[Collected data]
○ ○ ○
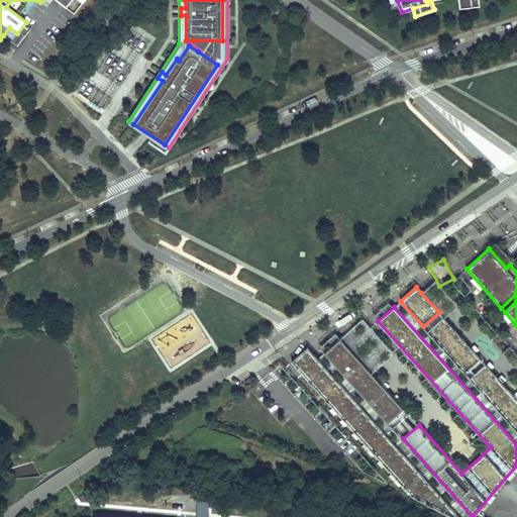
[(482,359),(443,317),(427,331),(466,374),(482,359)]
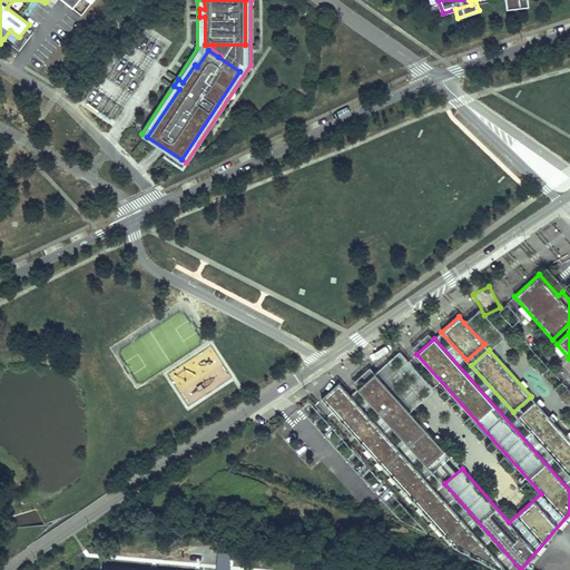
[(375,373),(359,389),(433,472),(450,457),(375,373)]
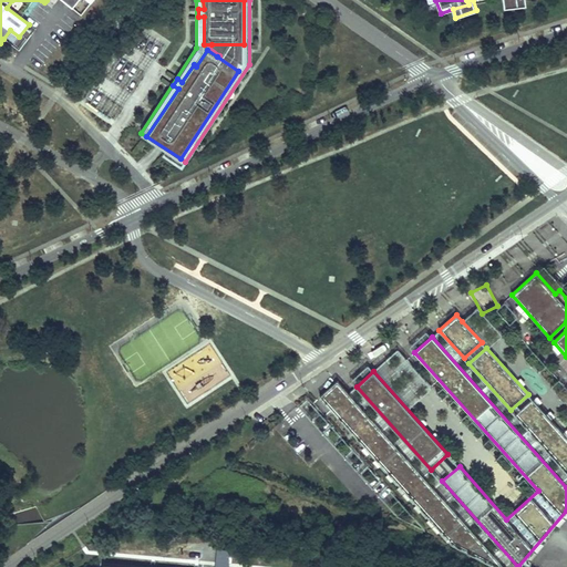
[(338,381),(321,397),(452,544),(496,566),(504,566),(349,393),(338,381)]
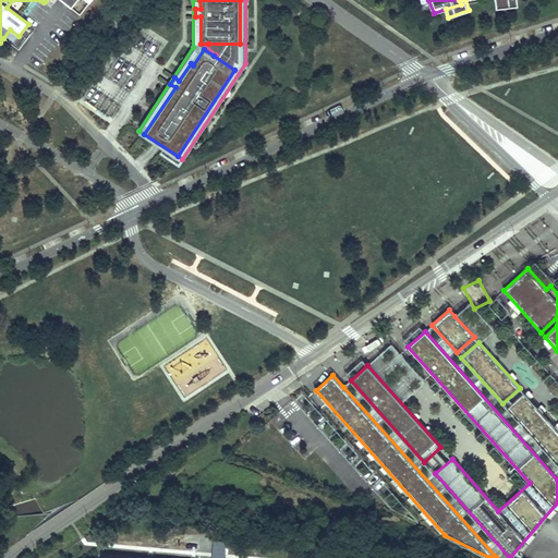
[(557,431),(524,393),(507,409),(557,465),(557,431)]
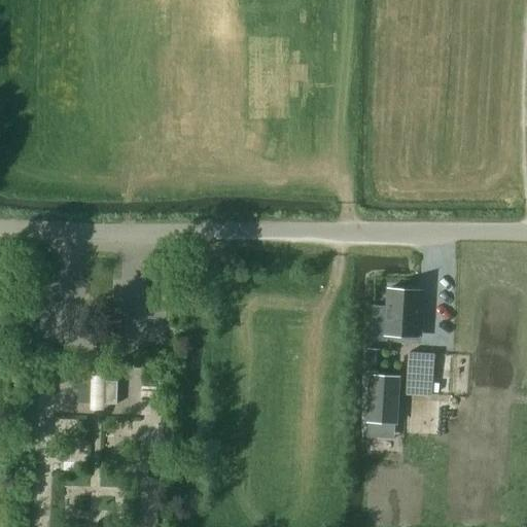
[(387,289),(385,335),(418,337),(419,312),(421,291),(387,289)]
○ ○ ○
TASK OBJECTIVE: The copy you give must repeat each record character for character, but it must not include the pictures.

WRITTEN ANSWER:
[(482,359),(443,317),(427,331),(466,374),(482,359)]
[(375,373),(359,389),(433,472),(450,457),(375,373)]
[(338,381),(321,397),(452,544),(496,566),(504,566),(349,393),(338,381)]
[(557,431),(524,393),(507,409),(557,465),(557,431)]
[(387,289),(385,335),(418,337),(419,312),(421,291),(387,289)]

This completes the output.